● Task prompt: Repeat the data below exactly, dropping any pictures it holds.

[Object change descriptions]
______________________________
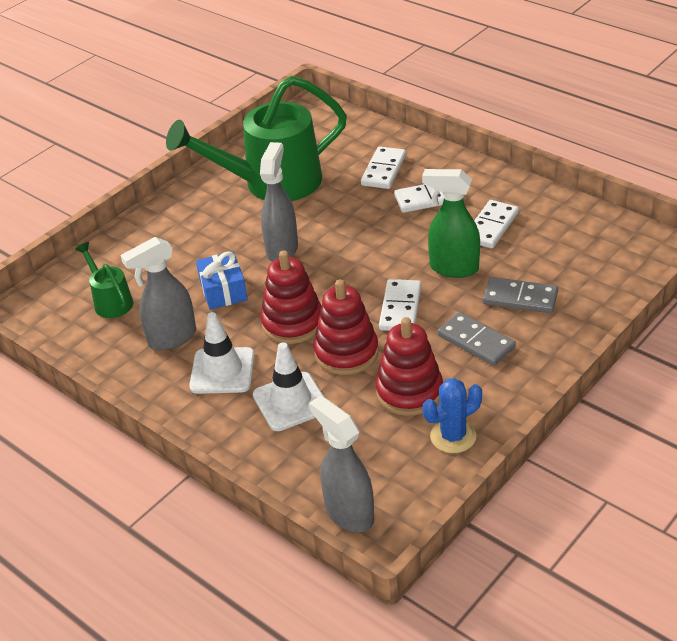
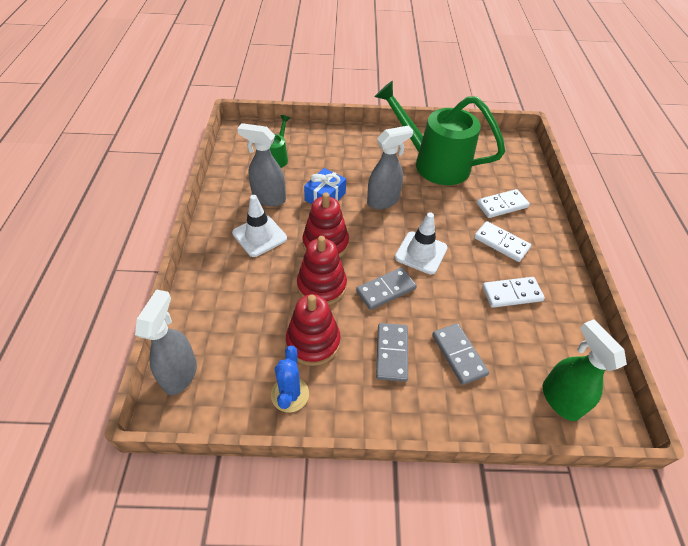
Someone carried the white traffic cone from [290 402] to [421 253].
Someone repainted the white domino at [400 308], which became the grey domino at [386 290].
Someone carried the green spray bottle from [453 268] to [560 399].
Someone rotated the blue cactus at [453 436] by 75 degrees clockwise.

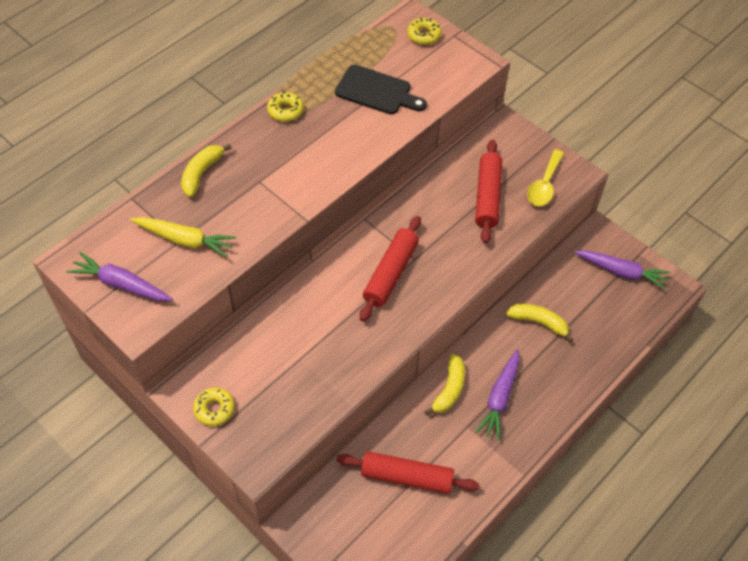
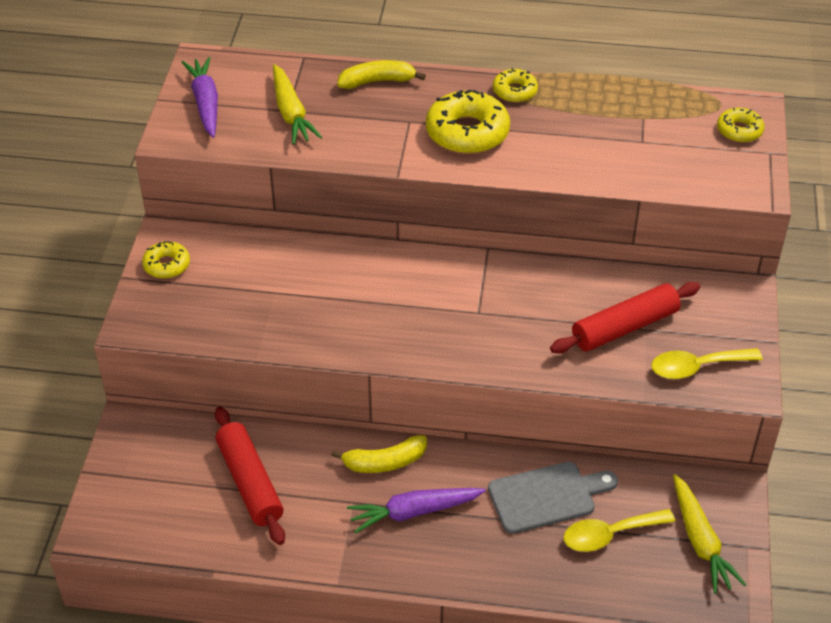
Someone took away the black cutting board at [377 91].
Someone took away the red rolling pin at [391 273].
Someone swapped the yellow banana at [539 322] for the grey cutting board at [547 496].
Someone repainted the purple carrot at [621 272], which became the yellow carrot at [700 541].
Someone put down the yellow donut at [467 132].
Someone put down the yellow spoon at [609 535].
______________________________
● Output of the exercise:
Someone carried the white traffic cone from [290 402] to [421 253].
Someone repainted the white domino at [400 308], which became the grey domino at [386 290].
Someone carried the green spray bottle from [453 268] to [560 399].
Someone rotated the blue cactus at [453 436] by 75 degrees clockwise.

Someone took away the black cutting board at [377 91].
Someone took away the red rolling pin at [391 273].
Someone swapped the yellow banana at [539 322] for the grey cutting board at [547 496].
Someone repainted the purple carrot at [621 272], which became the yellow carrot at [700 541].
Someone put down the yellow donut at [467 132].
Someone put down the yellow spoon at [609 535].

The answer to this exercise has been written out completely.